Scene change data
● ● ● ●

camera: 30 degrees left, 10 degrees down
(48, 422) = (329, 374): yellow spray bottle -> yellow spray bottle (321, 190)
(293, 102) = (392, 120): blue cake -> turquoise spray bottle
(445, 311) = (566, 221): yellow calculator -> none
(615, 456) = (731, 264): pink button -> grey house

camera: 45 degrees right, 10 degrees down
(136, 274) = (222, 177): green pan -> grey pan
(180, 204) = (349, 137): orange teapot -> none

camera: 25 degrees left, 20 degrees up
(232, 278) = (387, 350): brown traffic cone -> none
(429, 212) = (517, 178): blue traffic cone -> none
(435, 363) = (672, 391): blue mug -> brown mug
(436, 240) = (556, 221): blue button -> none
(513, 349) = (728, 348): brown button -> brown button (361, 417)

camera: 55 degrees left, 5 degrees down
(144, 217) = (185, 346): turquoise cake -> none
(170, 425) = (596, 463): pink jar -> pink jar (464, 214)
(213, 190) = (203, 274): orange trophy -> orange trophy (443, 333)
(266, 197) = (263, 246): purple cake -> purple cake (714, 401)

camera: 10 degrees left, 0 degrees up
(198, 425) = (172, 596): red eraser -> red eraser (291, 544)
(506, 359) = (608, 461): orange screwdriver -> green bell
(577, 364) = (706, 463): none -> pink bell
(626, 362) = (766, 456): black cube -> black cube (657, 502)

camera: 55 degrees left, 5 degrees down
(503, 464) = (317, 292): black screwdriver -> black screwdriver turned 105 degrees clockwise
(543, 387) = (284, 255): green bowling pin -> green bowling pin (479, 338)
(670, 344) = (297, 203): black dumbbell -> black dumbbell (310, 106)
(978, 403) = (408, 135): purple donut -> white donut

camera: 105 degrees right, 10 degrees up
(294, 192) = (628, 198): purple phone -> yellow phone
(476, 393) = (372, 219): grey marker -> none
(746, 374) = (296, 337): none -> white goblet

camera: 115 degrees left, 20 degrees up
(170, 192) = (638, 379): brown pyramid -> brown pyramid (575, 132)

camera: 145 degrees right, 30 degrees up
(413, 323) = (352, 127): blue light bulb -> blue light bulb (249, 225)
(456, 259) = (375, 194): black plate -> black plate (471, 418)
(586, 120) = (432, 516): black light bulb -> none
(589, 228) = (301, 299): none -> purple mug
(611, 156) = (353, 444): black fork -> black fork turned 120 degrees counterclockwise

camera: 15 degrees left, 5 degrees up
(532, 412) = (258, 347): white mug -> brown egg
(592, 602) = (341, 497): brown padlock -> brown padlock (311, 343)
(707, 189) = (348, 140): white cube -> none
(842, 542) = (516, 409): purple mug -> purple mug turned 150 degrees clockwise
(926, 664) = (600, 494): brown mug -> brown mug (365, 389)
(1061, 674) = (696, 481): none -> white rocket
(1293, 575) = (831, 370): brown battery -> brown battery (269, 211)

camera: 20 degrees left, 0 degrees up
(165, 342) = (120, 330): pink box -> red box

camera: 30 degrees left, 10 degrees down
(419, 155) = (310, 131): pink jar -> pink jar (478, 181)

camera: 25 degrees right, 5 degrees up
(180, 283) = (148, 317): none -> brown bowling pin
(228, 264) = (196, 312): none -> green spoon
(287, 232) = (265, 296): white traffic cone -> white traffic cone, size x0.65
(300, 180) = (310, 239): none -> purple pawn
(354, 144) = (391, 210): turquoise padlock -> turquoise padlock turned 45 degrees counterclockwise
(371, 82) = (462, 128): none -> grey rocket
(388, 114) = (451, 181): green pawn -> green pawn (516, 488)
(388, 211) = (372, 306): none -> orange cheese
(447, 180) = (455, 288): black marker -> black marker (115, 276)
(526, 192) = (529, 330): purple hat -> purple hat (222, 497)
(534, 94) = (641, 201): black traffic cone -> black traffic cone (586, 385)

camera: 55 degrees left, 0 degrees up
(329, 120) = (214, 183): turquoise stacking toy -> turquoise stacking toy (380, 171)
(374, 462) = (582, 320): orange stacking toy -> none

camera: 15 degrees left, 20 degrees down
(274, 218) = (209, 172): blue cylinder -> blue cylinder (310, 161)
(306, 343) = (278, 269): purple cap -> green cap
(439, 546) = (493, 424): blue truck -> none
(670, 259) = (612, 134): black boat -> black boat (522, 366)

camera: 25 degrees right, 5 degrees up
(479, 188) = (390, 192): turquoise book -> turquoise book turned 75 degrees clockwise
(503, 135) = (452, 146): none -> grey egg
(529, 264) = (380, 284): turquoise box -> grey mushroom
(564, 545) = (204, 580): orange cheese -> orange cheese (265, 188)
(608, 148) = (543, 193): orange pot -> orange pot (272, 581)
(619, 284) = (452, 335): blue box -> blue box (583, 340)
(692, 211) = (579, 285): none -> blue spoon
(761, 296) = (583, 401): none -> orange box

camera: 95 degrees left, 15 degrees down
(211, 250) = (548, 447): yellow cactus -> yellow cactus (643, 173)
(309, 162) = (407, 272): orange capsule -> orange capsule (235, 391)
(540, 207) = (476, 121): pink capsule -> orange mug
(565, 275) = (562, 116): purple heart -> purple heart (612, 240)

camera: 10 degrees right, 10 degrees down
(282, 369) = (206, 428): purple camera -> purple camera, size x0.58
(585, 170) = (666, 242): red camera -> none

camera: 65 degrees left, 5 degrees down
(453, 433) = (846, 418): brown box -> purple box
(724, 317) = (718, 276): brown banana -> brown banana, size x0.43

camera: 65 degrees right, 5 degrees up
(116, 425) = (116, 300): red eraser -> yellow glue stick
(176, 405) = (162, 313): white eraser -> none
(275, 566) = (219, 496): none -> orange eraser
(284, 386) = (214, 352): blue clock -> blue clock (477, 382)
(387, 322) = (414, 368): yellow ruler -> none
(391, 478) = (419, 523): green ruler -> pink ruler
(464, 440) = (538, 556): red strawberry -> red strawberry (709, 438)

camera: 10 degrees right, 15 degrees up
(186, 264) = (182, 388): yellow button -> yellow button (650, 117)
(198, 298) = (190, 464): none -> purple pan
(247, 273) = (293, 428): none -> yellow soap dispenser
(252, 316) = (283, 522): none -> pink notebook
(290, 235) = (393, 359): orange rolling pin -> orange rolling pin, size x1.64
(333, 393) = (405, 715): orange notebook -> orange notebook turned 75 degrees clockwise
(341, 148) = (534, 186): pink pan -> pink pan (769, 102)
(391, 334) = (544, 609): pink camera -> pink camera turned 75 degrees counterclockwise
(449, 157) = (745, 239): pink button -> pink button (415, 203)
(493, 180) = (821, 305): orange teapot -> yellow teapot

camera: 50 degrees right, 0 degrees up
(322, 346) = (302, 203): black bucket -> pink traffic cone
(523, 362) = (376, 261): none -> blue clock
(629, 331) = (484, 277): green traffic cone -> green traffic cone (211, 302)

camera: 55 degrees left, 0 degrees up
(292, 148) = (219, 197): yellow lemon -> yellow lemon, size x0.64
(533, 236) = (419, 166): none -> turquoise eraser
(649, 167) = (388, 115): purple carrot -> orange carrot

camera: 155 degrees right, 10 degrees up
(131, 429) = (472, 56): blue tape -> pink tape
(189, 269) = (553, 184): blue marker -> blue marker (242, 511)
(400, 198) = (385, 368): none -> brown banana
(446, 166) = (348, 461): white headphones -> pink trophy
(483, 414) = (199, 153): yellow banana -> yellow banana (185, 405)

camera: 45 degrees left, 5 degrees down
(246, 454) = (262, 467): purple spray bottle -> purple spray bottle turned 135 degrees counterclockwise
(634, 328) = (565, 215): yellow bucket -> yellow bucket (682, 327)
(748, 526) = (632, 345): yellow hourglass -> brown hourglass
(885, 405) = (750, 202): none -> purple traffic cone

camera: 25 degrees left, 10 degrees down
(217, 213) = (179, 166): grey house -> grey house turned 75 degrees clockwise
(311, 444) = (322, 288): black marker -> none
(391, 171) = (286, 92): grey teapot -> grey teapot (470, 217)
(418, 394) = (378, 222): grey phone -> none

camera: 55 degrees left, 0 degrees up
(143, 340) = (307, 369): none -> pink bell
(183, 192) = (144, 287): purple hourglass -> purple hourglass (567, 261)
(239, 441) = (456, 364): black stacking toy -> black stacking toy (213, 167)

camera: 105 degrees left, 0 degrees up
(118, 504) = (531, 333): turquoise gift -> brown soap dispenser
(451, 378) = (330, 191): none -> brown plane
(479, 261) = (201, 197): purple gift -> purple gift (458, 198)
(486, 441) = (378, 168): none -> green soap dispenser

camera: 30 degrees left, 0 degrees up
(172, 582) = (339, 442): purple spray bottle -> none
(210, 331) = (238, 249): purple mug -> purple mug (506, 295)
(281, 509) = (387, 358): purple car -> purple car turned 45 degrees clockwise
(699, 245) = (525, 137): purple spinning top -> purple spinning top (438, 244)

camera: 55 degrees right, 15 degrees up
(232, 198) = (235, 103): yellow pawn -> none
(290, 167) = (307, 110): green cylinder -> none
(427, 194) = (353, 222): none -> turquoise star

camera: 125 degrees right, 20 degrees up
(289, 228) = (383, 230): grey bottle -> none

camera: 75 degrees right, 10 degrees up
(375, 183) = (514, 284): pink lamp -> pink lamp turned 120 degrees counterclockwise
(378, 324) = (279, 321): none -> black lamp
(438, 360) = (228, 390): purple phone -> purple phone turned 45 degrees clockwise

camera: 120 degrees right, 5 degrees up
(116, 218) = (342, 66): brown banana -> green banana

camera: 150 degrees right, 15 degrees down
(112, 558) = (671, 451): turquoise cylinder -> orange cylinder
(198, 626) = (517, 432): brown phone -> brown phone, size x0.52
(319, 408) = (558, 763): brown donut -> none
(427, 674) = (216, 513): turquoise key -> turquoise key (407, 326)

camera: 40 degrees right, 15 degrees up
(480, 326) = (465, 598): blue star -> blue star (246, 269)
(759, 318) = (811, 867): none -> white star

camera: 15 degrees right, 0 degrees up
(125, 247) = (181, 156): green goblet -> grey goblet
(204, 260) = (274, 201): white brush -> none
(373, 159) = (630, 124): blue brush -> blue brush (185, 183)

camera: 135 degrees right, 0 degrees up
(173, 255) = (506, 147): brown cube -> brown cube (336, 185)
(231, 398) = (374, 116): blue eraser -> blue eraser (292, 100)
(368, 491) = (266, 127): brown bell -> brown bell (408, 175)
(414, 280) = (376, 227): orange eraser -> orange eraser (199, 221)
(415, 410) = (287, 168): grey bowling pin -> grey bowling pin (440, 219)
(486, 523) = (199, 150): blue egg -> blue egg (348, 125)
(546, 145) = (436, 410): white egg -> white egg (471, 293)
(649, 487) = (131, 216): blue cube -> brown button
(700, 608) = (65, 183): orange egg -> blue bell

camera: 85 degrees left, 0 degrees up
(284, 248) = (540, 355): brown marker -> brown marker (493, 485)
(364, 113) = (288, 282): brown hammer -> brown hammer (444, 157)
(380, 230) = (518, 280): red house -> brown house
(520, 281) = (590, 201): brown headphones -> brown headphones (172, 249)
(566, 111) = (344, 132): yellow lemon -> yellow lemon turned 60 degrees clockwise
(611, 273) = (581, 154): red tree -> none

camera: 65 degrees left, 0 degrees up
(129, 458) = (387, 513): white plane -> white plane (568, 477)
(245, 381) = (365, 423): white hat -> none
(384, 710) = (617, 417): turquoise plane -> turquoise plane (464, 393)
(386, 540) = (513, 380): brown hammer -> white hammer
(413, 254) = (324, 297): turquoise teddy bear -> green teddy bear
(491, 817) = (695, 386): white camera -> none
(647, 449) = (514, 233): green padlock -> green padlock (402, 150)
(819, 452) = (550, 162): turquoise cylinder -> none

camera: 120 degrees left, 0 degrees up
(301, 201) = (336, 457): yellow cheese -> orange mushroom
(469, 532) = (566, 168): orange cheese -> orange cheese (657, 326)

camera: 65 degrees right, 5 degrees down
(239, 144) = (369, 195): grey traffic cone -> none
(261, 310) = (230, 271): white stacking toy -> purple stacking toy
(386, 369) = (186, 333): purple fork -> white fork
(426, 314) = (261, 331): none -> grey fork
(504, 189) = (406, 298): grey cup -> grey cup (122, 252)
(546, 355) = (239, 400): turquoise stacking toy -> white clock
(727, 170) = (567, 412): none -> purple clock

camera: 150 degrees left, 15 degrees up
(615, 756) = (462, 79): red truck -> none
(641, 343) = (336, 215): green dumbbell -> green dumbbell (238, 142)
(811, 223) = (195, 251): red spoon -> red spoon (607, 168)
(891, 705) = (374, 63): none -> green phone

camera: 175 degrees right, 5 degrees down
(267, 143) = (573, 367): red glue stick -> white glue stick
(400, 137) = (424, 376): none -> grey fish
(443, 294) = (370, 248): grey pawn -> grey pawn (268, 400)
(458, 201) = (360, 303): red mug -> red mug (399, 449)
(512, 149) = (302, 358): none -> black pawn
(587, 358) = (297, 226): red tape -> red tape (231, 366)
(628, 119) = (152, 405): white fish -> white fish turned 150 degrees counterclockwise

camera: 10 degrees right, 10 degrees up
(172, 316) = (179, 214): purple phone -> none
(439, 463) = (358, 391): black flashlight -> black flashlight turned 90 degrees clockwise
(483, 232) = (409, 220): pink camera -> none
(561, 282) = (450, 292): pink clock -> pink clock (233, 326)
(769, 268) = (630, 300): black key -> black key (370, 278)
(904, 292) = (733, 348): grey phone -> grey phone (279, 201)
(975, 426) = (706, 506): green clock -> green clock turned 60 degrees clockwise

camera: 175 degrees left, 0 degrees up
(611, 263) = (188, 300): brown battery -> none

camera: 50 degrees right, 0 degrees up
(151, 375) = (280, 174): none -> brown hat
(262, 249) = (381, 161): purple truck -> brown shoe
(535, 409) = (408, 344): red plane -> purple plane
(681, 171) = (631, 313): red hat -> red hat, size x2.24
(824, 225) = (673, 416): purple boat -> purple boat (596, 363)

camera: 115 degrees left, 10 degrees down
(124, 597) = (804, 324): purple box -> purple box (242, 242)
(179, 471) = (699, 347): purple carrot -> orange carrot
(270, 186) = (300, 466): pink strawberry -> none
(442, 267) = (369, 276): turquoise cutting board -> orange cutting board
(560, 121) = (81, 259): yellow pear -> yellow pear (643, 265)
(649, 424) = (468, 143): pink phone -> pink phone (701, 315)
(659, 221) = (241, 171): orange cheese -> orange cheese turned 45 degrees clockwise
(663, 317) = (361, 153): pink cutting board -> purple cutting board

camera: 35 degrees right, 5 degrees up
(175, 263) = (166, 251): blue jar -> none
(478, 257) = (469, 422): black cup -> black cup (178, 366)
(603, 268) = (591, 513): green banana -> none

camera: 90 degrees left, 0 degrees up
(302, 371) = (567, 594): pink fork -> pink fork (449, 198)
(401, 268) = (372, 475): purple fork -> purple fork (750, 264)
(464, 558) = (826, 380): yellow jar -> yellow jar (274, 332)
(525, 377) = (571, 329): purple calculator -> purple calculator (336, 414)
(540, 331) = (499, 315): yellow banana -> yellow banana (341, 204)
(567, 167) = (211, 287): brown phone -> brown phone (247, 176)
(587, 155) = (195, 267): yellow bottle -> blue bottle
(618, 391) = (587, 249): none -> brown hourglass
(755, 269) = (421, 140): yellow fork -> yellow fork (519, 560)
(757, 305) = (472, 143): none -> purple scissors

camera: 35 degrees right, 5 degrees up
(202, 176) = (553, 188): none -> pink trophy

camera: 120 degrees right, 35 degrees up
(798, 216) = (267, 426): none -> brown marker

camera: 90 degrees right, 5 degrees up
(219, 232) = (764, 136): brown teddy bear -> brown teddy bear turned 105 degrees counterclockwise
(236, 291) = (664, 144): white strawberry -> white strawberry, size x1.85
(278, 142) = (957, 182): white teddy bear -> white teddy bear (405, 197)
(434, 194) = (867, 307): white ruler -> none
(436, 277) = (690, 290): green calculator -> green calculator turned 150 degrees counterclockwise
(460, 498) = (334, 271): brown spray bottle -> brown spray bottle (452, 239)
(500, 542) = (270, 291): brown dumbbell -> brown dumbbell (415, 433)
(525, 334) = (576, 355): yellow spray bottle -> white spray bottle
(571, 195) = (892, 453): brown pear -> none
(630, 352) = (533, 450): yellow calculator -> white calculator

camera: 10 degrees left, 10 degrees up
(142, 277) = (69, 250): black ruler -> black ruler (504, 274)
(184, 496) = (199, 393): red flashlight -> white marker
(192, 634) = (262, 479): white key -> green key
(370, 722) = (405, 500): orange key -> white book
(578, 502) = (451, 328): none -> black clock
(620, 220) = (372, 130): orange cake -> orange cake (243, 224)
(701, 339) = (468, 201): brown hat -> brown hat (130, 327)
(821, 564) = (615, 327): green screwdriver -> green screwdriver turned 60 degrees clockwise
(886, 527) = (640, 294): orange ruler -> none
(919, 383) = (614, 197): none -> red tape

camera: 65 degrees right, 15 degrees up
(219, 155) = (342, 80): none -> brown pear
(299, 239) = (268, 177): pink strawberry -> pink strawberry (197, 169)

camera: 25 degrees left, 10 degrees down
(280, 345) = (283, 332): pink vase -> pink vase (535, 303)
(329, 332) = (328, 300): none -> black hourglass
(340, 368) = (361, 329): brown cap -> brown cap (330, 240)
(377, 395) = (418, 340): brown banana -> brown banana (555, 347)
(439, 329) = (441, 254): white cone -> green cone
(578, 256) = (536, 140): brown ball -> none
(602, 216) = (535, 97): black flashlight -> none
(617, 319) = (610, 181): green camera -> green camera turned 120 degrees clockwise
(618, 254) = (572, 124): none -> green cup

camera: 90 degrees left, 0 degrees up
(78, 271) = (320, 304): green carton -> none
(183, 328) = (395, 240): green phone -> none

● ● ● ●

## Your instructions
Copy all lines above where "star" is present.

## Task response
(427, 194) = (353, 222): none -> turquoise star
(480, 326) = (465, 598): blue star -> blue star (246, 269)
(759, 318) = (811, 867): none -> white star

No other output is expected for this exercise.